* [Required task]: Revise the records below by replacing every "orange star" with "gold star" and leaving all other text unchanged. Leave the pictures out of your answer.

* [Dataset entries]:
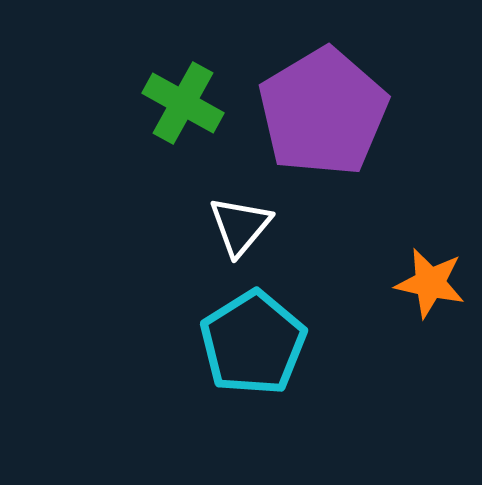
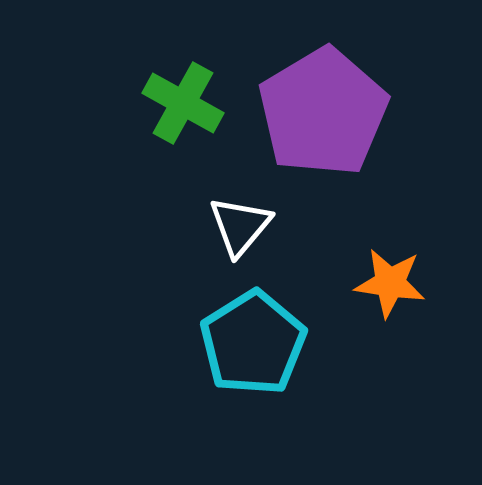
orange star: moved 40 px left; rotated 4 degrees counterclockwise
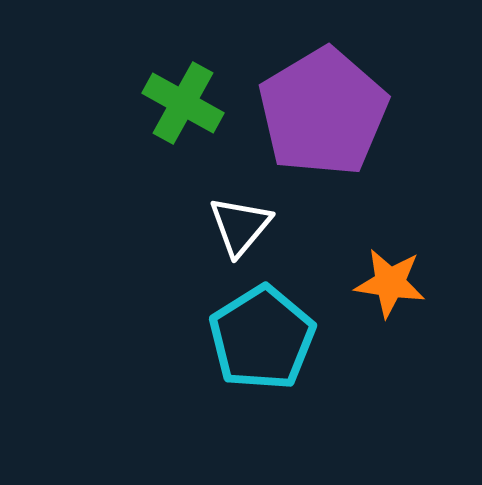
cyan pentagon: moved 9 px right, 5 px up
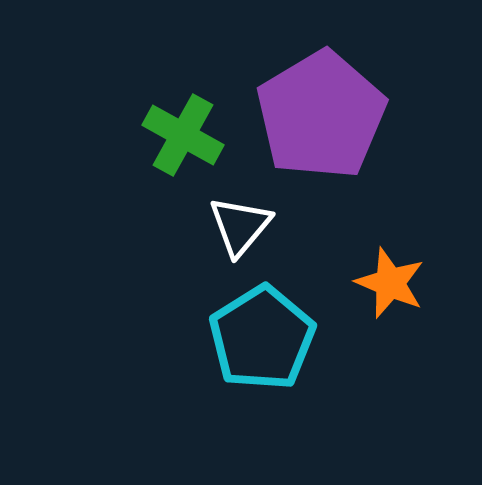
green cross: moved 32 px down
purple pentagon: moved 2 px left, 3 px down
orange star: rotated 14 degrees clockwise
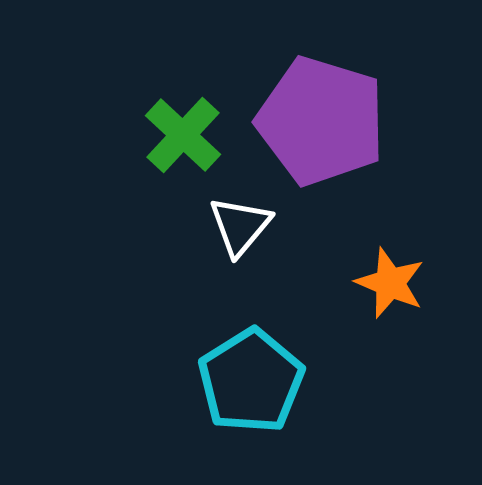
purple pentagon: moved 6 px down; rotated 24 degrees counterclockwise
green cross: rotated 14 degrees clockwise
cyan pentagon: moved 11 px left, 43 px down
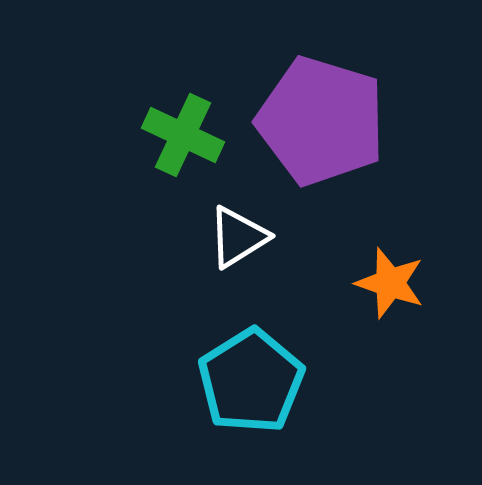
green cross: rotated 18 degrees counterclockwise
white triangle: moved 2 px left, 11 px down; rotated 18 degrees clockwise
orange star: rotated 4 degrees counterclockwise
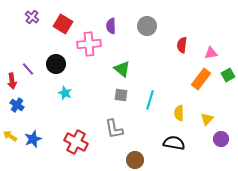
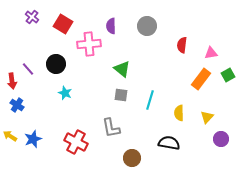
yellow triangle: moved 2 px up
gray L-shape: moved 3 px left, 1 px up
black semicircle: moved 5 px left
brown circle: moved 3 px left, 2 px up
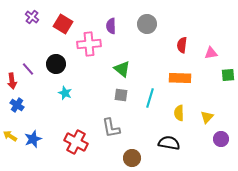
gray circle: moved 2 px up
green square: rotated 24 degrees clockwise
orange rectangle: moved 21 px left, 1 px up; rotated 55 degrees clockwise
cyan line: moved 2 px up
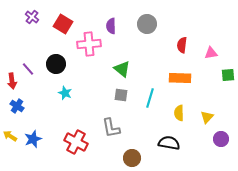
blue cross: moved 1 px down
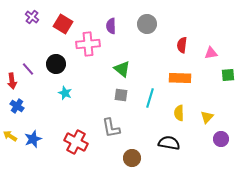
pink cross: moved 1 px left
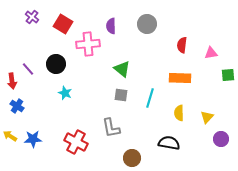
blue star: rotated 18 degrees clockwise
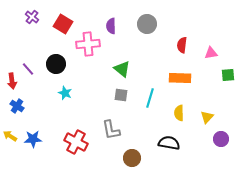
gray L-shape: moved 2 px down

* [The reply]:
gold star: moved 40 px left; rotated 4 degrees counterclockwise
cyan pentagon: moved 9 px right, 5 px up
green cross: moved 32 px down
purple pentagon: moved 2 px left, 3 px down
gold star: rotated 14 degrees clockwise
purple pentagon: moved 6 px down; rotated 24 degrees counterclockwise
green cross: rotated 14 degrees clockwise
cyan pentagon: moved 11 px left, 43 px down
green cross: rotated 18 degrees counterclockwise
white triangle: moved 2 px left, 11 px down; rotated 18 degrees clockwise
gold star: rotated 4 degrees counterclockwise
yellow triangle: moved 2 px up
gray L-shape: moved 3 px left, 1 px up
black semicircle: moved 5 px left
brown circle: moved 3 px left, 2 px up
gray circle: moved 2 px up
green square: rotated 24 degrees clockwise
orange rectangle: moved 21 px left, 1 px up; rotated 55 degrees clockwise
cyan line: moved 2 px up
blue cross: moved 1 px down
pink cross: moved 1 px left
blue star: rotated 18 degrees clockwise
gray L-shape: moved 2 px down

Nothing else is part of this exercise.